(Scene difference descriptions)
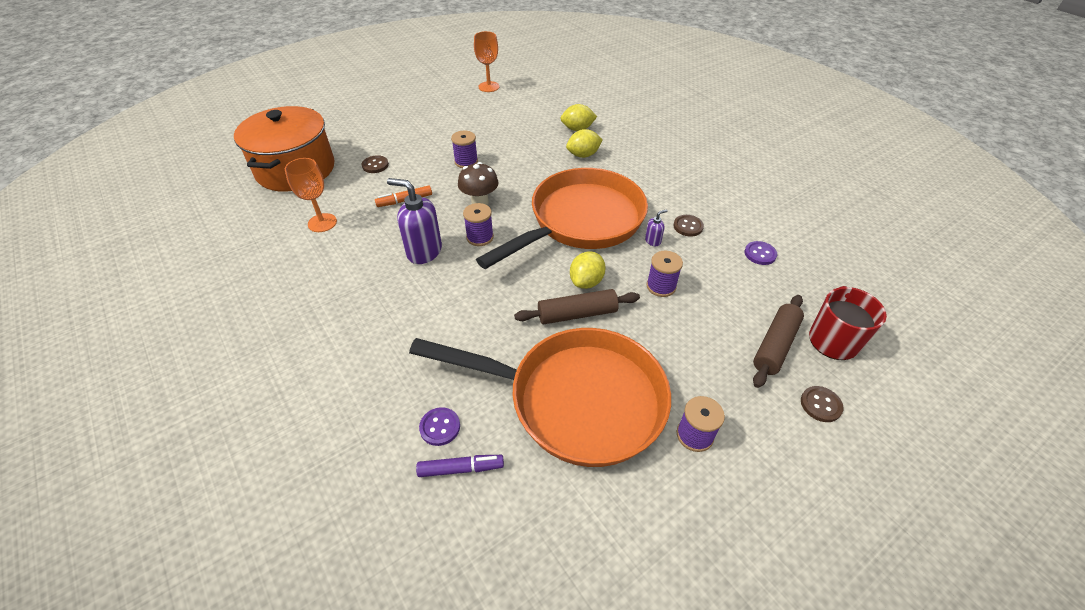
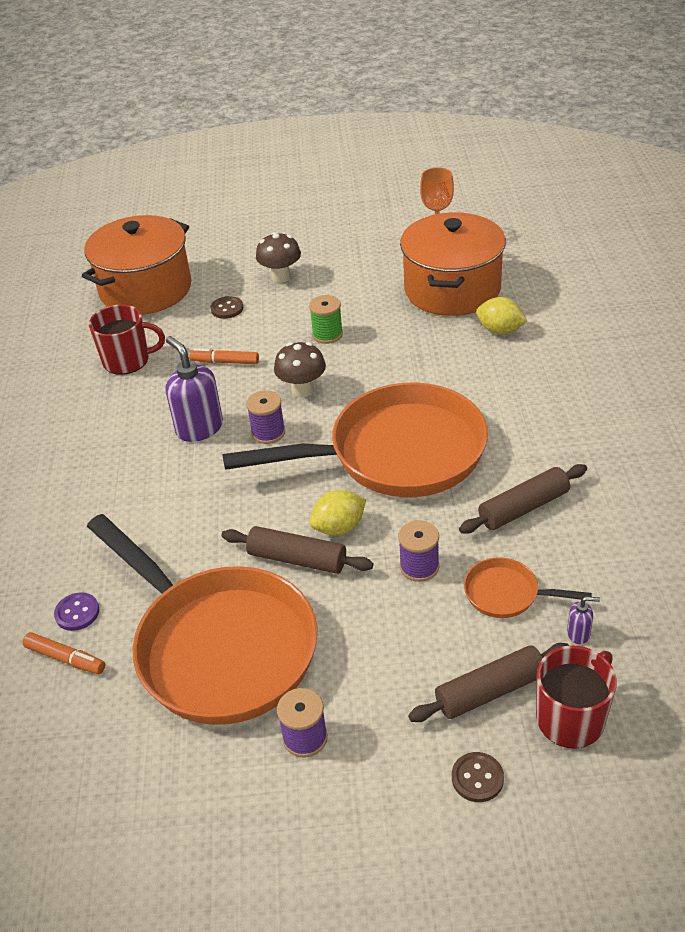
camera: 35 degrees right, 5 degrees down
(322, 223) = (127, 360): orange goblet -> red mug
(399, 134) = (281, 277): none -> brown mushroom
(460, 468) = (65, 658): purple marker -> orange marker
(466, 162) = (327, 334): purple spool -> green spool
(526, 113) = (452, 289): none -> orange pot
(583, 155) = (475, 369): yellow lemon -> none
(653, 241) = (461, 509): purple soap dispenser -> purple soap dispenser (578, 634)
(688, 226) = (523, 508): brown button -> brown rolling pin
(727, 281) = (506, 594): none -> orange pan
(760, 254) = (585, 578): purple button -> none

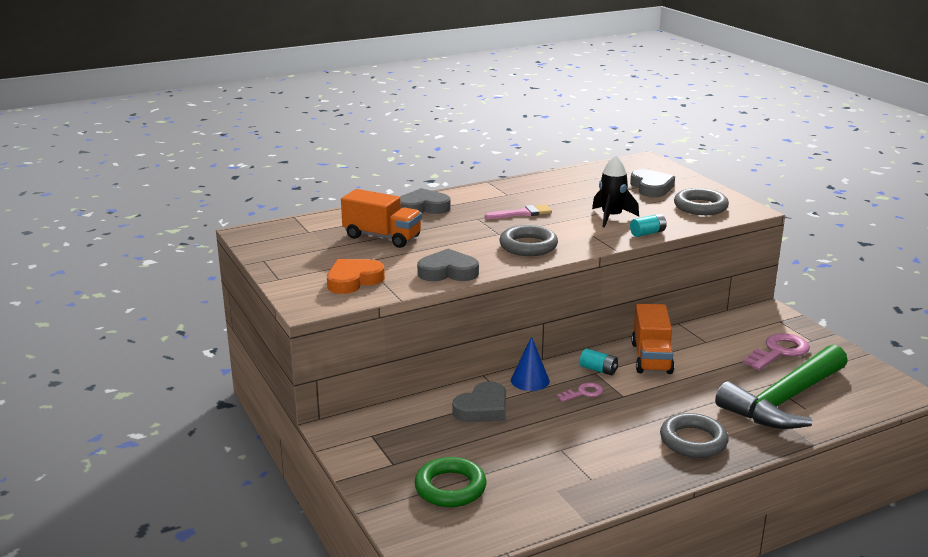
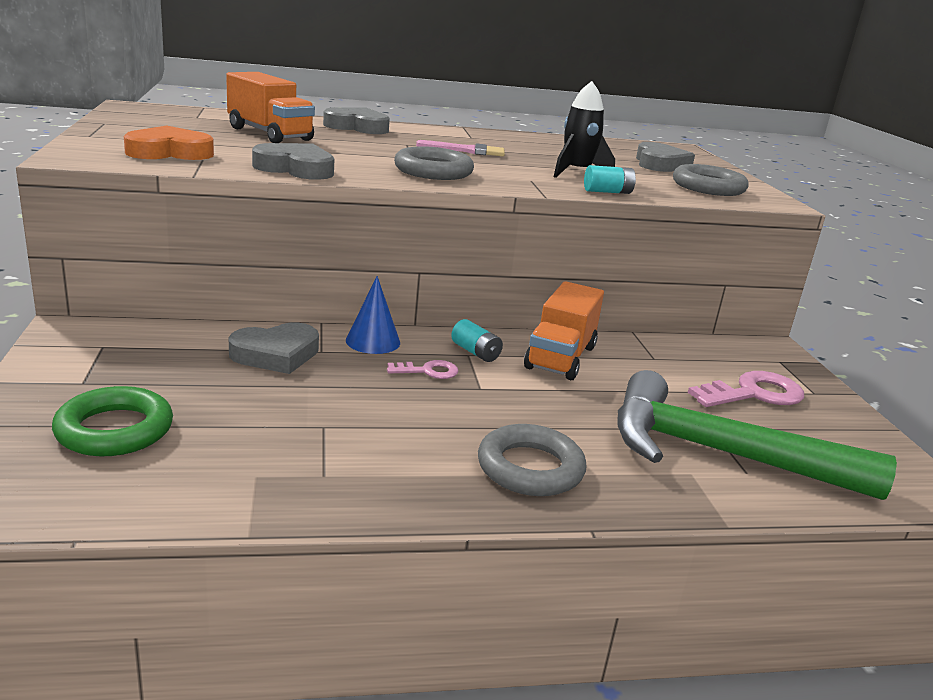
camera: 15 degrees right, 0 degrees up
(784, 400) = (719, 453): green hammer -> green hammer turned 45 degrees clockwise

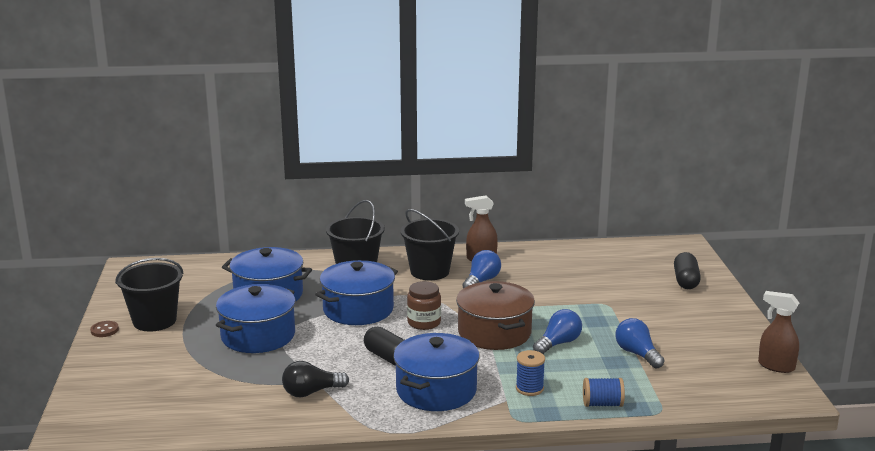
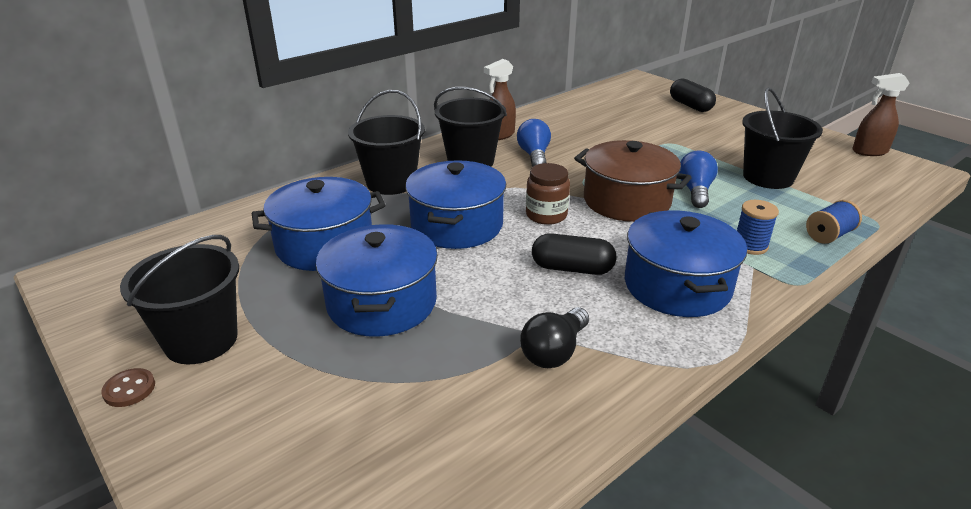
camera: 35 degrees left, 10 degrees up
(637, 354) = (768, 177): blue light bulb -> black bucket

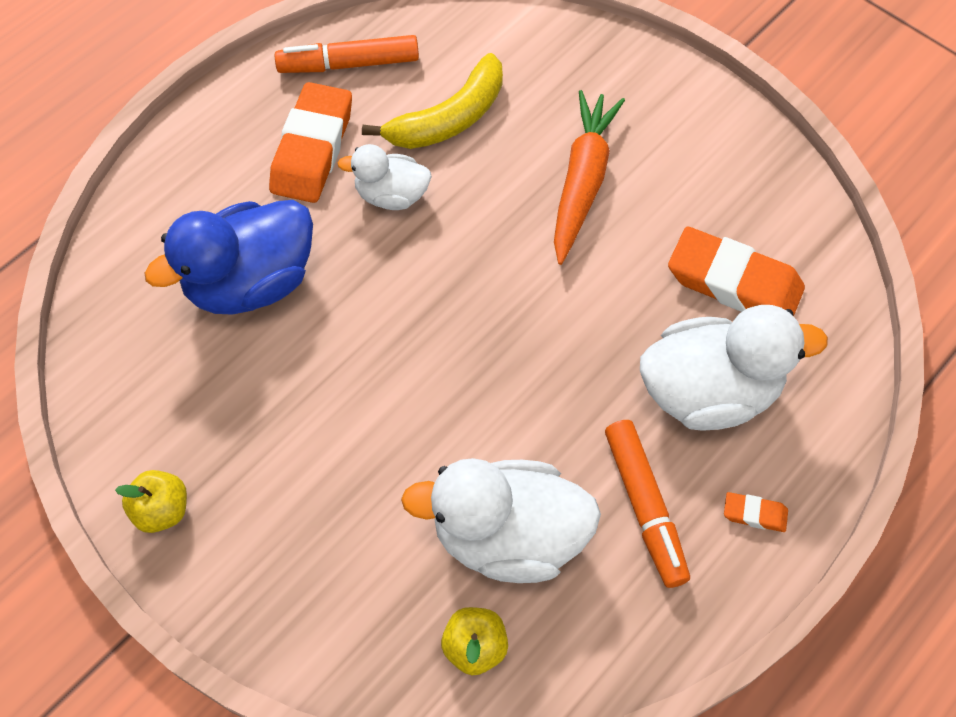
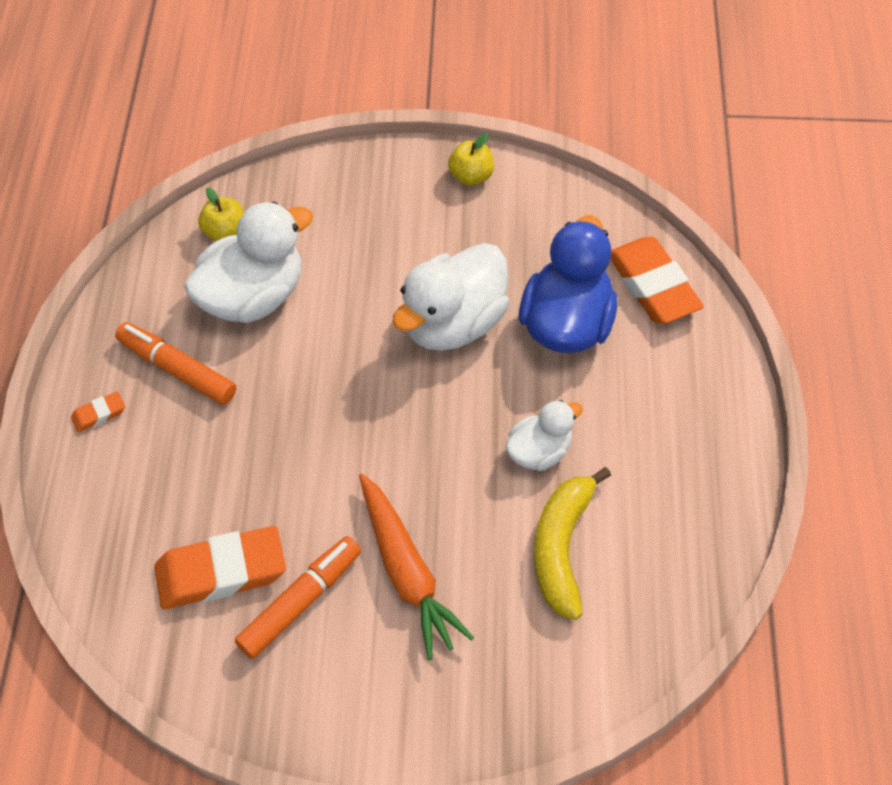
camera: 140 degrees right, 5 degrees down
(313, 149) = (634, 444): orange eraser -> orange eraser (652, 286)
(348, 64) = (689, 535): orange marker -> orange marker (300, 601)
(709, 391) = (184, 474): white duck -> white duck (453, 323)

→ TASK TO CARRY OUT:
Without copying any picture, repeat all of the entries exactly.

→ ANSWER SPACE:
camera: 35 degrees right, 5 degrees down
(322, 223) = (127, 360): orange goblet -> red mug
(399, 134) = (281, 277): none -> brown mushroom
(460, 468) = (65, 658): purple marker -> orange marker
(466, 162) = (327, 334): purple spool -> green spool
(526, 113) = (452, 289): none -> orange pot
(583, 155) = (475, 369): yellow lemon -> none
(653, 241) = (461, 509): purple soap dispenser -> purple soap dispenser (578, 634)
(688, 226) = (523, 508): brown button -> brown rolling pin
(727, 281) = (506, 594): none -> orange pan
(760, 254) = (585, 578): purple button -> none

camera: 15 degrees right, 0 degrees up
(784, 400) = (719, 453): green hammer -> green hammer turned 45 degrees clockwise

camera: 35 degrees left, 10 degrees up
(637, 354) = (768, 177): blue light bulb -> black bucket

camera: 140 degrees right, 5 degrees down
(313, 149) = (634, 444): orange eraser -> orange eraser (652, 286)
(348, 64) = (689, 535): orange marker -> orange marker (300, 601)
(709, 391) = (184, 474): white duck -> white duck (453, 323)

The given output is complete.